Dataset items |
• • • • •

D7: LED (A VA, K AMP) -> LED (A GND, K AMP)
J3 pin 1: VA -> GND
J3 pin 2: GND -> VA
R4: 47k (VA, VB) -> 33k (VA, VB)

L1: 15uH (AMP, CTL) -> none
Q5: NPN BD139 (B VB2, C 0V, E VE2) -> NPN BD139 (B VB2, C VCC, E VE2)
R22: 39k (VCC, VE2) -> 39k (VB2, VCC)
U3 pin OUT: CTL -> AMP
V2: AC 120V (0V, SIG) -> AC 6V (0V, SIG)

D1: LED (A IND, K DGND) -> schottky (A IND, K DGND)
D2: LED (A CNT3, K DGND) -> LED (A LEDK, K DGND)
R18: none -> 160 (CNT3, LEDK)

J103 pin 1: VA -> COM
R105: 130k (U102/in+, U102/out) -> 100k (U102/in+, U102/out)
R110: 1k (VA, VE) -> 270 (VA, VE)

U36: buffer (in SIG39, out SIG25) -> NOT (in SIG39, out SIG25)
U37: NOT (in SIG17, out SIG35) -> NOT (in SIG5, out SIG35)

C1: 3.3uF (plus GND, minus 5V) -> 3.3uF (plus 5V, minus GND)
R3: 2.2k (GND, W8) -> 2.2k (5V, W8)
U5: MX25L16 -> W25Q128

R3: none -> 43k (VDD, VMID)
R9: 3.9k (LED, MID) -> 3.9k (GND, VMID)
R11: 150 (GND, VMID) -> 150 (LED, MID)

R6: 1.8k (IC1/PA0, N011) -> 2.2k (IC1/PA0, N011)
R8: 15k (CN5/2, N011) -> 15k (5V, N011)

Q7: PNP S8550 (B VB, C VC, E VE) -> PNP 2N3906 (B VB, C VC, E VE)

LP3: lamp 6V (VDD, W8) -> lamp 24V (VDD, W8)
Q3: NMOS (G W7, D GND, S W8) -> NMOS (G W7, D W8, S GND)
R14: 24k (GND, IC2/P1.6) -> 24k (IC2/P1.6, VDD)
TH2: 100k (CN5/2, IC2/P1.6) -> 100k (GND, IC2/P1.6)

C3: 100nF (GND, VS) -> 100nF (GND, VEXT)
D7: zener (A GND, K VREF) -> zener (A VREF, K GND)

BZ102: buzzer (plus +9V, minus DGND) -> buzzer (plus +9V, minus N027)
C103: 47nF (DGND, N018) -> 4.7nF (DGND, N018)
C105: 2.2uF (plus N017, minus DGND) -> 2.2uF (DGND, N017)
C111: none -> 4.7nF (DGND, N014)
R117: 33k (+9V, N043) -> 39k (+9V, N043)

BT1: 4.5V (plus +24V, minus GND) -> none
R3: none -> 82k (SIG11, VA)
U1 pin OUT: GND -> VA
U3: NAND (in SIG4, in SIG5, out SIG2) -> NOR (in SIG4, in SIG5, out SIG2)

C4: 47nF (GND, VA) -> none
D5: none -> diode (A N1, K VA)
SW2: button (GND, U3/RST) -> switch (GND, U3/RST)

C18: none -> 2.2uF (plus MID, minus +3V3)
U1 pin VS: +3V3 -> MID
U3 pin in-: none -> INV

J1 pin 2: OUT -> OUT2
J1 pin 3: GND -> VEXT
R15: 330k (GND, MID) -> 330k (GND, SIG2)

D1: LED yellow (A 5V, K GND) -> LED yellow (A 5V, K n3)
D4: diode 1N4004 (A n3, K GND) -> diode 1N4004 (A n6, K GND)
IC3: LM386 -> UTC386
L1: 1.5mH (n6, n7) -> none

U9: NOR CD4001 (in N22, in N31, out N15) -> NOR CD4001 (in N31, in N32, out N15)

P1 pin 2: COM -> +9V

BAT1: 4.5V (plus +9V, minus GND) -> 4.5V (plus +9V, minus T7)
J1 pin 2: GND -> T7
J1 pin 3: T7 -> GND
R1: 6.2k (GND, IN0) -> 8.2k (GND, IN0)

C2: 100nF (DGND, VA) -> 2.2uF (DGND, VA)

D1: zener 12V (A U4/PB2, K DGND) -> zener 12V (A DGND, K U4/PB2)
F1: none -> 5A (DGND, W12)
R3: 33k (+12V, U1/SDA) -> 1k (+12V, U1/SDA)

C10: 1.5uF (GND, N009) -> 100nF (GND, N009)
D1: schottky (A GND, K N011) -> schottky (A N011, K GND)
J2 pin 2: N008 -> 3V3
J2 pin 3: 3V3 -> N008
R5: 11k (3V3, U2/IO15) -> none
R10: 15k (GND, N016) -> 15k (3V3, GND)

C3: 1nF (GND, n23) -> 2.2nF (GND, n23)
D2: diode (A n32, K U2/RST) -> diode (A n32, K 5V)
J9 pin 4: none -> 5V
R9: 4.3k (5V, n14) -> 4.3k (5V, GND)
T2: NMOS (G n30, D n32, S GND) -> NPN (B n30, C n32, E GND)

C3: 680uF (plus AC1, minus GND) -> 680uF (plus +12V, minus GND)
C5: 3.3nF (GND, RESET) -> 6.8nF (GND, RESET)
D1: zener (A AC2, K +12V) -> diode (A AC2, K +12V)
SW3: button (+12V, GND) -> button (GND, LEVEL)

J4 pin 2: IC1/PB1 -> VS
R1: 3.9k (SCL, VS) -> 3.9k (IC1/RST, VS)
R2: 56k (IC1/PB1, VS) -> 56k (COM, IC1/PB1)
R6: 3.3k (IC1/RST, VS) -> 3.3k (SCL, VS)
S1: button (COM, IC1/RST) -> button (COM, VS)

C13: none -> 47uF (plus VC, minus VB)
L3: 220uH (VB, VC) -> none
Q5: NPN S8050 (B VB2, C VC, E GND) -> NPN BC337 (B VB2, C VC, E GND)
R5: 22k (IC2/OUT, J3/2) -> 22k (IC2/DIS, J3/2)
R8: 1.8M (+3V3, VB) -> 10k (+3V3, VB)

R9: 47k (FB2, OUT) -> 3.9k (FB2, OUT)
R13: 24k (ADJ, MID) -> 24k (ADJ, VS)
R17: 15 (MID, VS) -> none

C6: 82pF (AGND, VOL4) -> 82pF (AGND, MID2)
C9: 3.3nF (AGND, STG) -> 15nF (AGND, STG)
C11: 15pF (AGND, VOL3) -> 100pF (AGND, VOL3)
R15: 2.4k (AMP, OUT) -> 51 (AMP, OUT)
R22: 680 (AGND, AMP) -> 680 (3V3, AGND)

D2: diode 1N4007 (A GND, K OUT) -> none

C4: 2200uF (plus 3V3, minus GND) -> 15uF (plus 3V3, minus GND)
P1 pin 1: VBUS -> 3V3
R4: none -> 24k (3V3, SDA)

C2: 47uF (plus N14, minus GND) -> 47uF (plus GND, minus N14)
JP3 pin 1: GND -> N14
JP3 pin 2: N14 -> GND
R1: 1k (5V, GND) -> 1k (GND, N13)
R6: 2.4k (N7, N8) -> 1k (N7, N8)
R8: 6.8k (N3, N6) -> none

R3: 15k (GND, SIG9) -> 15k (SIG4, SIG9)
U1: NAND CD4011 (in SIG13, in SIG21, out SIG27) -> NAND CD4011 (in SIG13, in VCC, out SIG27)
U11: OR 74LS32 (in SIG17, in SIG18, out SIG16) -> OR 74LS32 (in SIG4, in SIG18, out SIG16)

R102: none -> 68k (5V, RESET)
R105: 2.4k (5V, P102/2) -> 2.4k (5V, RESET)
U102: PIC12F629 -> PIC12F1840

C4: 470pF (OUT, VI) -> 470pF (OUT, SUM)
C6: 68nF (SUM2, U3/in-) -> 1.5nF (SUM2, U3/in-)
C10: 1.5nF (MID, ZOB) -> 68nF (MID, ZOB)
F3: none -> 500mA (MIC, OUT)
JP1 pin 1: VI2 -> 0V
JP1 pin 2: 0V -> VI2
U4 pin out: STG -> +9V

• • • • •

Work to be completed |
Please write out every record shown above exactly as it reads.

Answer to this exercise |
D7: LED (A VA, K AMP) -> LED (A GND, K AMP)
J3 pin 1: VA -> GND
J3 pin 2: GND -> VA
R4: 47k (VA, VB) -> 33k (VA, VB)

L1: 15uH (AMP, CTL) -> none
Q5: NPN BD139 (B VB2, C 0V, E VE2) -> NPN BD139 (B VB2, C VCC, E VE2)
R22: 39k (VCC, VE2) -> 39k (VB2, VCC)
U3 pin OUT: CTL -> AMP
V2: AC 120V (0V, SIG) -> AC 6V (0V, SIG)

D1: LED (A IND, K DGND) -> schottky (A IND, K DGND)
D2: LED (A CNT3, K DGND) -> LED (A LEDK, K DGND)
R18: none -> 160 (CNT3, LEDK)

J103 pin 1: VA -> COM
R105: 130k (U102/in+, U102/out) -> 100k (U102/in+, U102/out)
R110: 1k (VA, VE) -> 270 (VA, VE)

U36: buffer (in SIG39, out SIG25) -> NOT (in SIG39, out SIG25)
U37: NOT (in SIG17, out SIG35) -> NOT (in SIG5, out SIG35)

C1: 3.3uF (plus GND, minus 5V) -> 3.3uF (plus 5V, minus GND)
R3: 2.2k (GND, W8) -> 2.2k (5V, W8)
U5: MX25L16 -> W25Q128

R3: none -> 43k (VDD, VMID)
R9: 3.9k (LED, MID) -> 3.9k (GND, VMID)
R11: 150 (GND, VMID) -> 150 (LED, MID)

R6: 1.8k (IC1/PA0, N011) -> 2.2k (IC1/PA0, N011)
R8: 15k (CN5/2, N011) -> 15k (5V, N011)

Q7: PNP S8550 (B VB, C VC, E VE) -> PNP 2N3906 (B VB, C VC, E VE)

LP3: lamp 6V (VDD, W8) -> lamp 24V (VDD, W8)
Q3: NMOS (G W7, D GND, S W8) -> NMOS (G W7, D W8, S GND)
R14: 24k (GND, IC2/P1.6) -> 24k (IC2/P1.6, VDD)
TH2: 100k (CN5/2, IC2/P1.6) -> 100k (GND, IC2/P1.6)

C3: 100nF (GND, VS) -> 100nF (GND, VEXT)
D7: zener (A GND, K VREF) -> zener (A VREF, K GND)

BZ102: buzzer (plus +9V, minus DGND) -> buzzer (plus +9V, minus N027)
C103: 47nF (DGND, N018) -> 4.7nF (DGND, N018)
C105: 2.2uF (plus N017, minus DGND) -> 2.2uF (DGND, N017)
C111: none -> 4.7nF (DGND, N014)
R117: 33k (+9V, N043) -> 39k (+9V, N043)

BT1: 4.5V (plus +24V, minus GND) -> none
R3: none -> 82k (SIG11, VA)
U1 pin OUT: GND -> VA
U3: NAND (in SIG4, in SIG5, out SIG2) -> NOR (in SIG4, in SIG5, out SIG2)

C4: 47nF (GND, VA) -> none
D5: none -> diode (A N1, K VA)
SW2: button (GND, U3/RST) -> switch (GND, U3/RST)

C18: none -> 2.2uF (plus MID, minus +3V3)
U1 pin VS: +3V3 -> MID
U3 pin in-: none -> INV

J1 pin 2: OUT -> OUT2
J1 pin 3: GND -> VEXT
R15: 330k (GND, MID) -> 330k (GND, SIG2)

D1: LED yellow (A 5V, K GND) -> LED yellow (A 5V, K n3)
D4: diode 1N4004 (A n3, K GND) -> diode 1N4004 (A n6, K GND)
IC3: LM386 -> UTC386
L1: 1.5mH (n6, n7) -> none

U9: NOR CD4001 (in N22, in N31, out N15) -> NOR CD4001 (in N31, in N32, out N15)

P1 pin 2: COM -> +9V

BAT1: 4.5V (plus +9V, minus GND) -> 4.5V (plus +9V, minus T7)
J1 pin 2: GND -> T7
J1 pin 3: T7 -> GND
R1: 6.2k (GND, IN0) -> 8.2k (GND, IN0)

C2: 100nF (DGND, VA) -> 2.2uF (DGND, VA)

D1: zener 12V (A U4/PB2, K DGND) -> zener 12V (A DGND, K U4/PB2)
F1: none -> 5A (DGND, W12)
R3: 33k (+12V, U1/SDA) -> 1k (+12V, U1/SDA)

C10: 1.5uF (GND, N009) -> 100nF (GND, N009)
D1: schottky (A GND, K N011) -> schottky (A N011, K GND)
J2 pin 2: N008 -> 3V3
J2 pin 3: 3V3 -> N008
R5: 11k (3V3, U2/IO15) -> none
R10: 15k (GND, N016) -> 15k (3V3, GND)

C3: 1nF (GND, n23) -> 2.2nF (GND, n23)
D2: diode (A n32, K U2/RST) -> diode (A n32, K 5V)
J9 pin 4: none -> 5V
R9: 4.3k (5V, n14) -> 4.3k (5V, GND)
T2: NMOS (G n30, D n32, S GND) -> NPN (B n30, C n32, E GND)

C3: 680uF (plus AC1, minus GND) -> 680uF (plus +12V, minus GND)
C5: 3.3nF (GND, RESET) -> 6.8nF (GND, RESET)
D1: zener (A AC2, K +12V) -> diode (A AC2, K +12V)
SW3: button (+12V, GND) -> button (GND, LEVEL)

J4 pin 2: IC1/PB1 -> VS
R1: 3.9k (SCL, VS) -> 3.9k (IC1/RST, VS)
R2: 56k (IC1/PB1, VS) -> 56k (COM, IC1/PB1)
R6: 3.3k (IC1/RST, VS) -> 3.3k (SCL, VS)
S1: button (COM, IC1/RST) -> button (COM, VS)

C13: none -> 47uF (plus VC, minus VB)
L3: 220uH (VB, VC) -> none
Q5: NPN S8050 (B VB2, C VC, E GND) -> NPN BC337 (B VB2, C VC, E GND)
R5: 22k (IC2/OUT, J3/2) -> 22k (IC2/DIS, J3/2)
R8: 1.8M (+3V3, VB) -> 10k (+3V3, VB)

R9: 47k (FB2, OUT) -> 3.9k (FB2, OUT)
R13: 24k (ADJ, MID) -> 24k (ADJ, VS)
R17: 15 (MID, VS) -> none

C6: 82pF (AGND, VOL4) -> 82pF (AGND, MID2)
C9: 3.3nF (AGND, STG) -> 15nF (AGND, STG)
C11: 15pF (AGND, VOL3) -> 100pF (AGND, VOL3)
R15: 2.4k (AMP, OUT) -> 51 (AMP, OUT)
R22: 680 (AGND, AMP) -> 680 (3V3, AGND)

D2: diode 1N4007 (A GND, K OUT) -> none

C4: 2200uF (plus 3V3, minus GND) -> 15uF (plus 3V3, minus GND)
P1 pin 1: VBUS -> 3V3
R4: none -> 24k (3V3, SDA)

C2: 47uF (plus N14, minus GND) -> 47uF (plus GND, minus N14)
JP3 pin 1: GND -> N14
JP3 pin 2: N14 -> GND
R1: 1k (5V, GND) -> 1k (GND, N13)
R6: 2.4k (N7, N8) -> 1k (N7, N8)
R8: 6.8k (N3, N6) -> none

R3: 15k (GND, SIG9) -> 15k (SIG4, SIG9)
U1: NAND CD4011 (in SIG13, in SIG21, out SIG27) -> NAND CD4011 (in SIG13, in VCC, out SIG27)
U11: OR 74LS32 (in SIG17, in SIG18, out SIG16) -> OR 74LS32 (in SIG4, in SIG18, out SIG16)

R102: none -> 68k (5V, RESET)
R105: 2.4k (5V, P102/2) -> 2.4k (5V, RESET)
U102: PIC12F629 -> PIC12F1840

C4: 470pF (OUT, VI) -> 470pF (OUT, SUM)
C6: 68nF (SUM2, U3/in-) -> 1.5nF (SUM2, U3/in-)
C10: 1.5nF (MID, ZOB) -> 68nF (MID, ZOB)
F3: none -> 500mA (MIC, OUT)
JP1 pin 1: VI2 -> 0V
JP1 pin 2: 0V -> VI2
U4 pin out: STG -> +9V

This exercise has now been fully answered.